WHAT IS REQUIRED
In the records below, find the line with "pink star: (82, 125) -> (26, 78), moved" and repeat exactly every line from it through the line with "orange rectangle: (399, 458)". Pictures stay out.

SUPPLIED INFORMATION
==========
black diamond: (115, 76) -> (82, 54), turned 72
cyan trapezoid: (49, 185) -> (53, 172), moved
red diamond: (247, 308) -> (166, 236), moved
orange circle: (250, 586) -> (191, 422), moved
==========
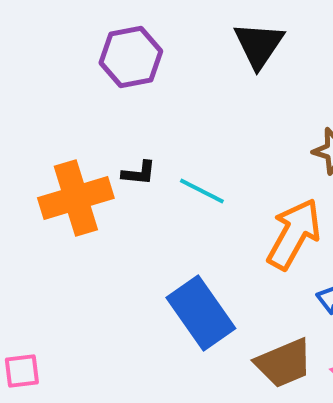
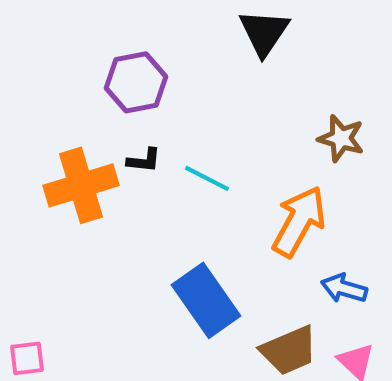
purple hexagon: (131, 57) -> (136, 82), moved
==========
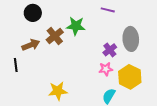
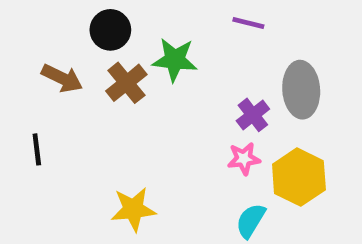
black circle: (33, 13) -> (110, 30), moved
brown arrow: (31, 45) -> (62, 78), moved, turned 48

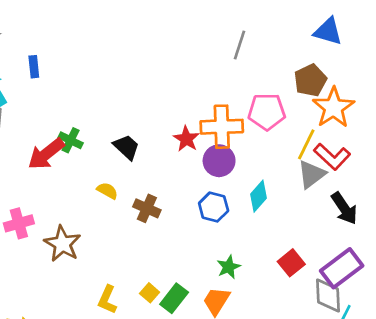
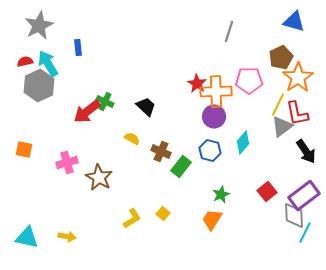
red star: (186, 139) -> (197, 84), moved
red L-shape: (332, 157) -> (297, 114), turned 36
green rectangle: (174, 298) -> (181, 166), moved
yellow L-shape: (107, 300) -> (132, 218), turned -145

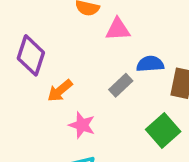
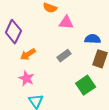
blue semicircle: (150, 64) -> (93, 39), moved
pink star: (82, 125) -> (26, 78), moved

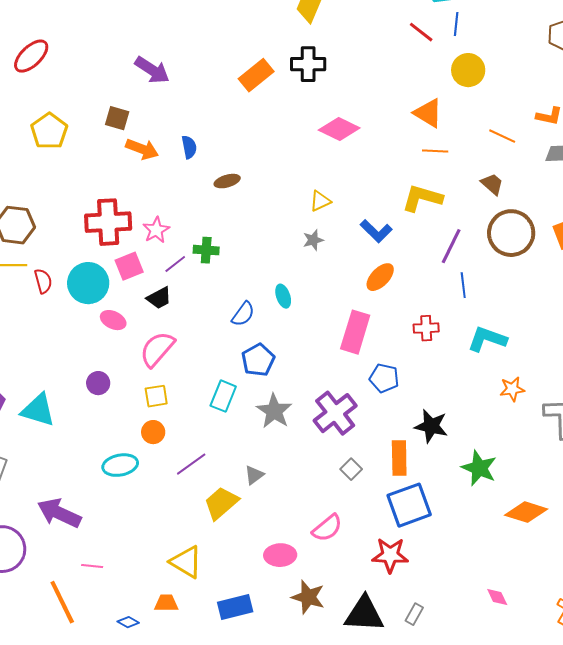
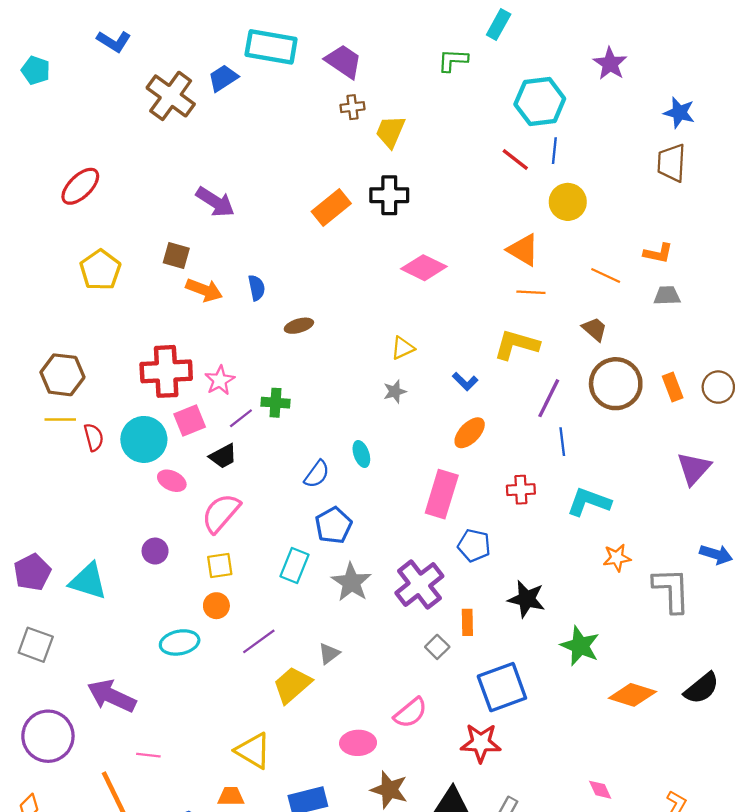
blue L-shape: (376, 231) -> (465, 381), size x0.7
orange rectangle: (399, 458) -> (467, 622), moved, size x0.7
==========
ANSWER BELOW
pink star: (82, 125) -> (26, 78), moved

blue L-shape: (376, 231) -> (465, 381), size x0.7
orange rectangle: (399, 458) -> (467, 622), moved, size x0.7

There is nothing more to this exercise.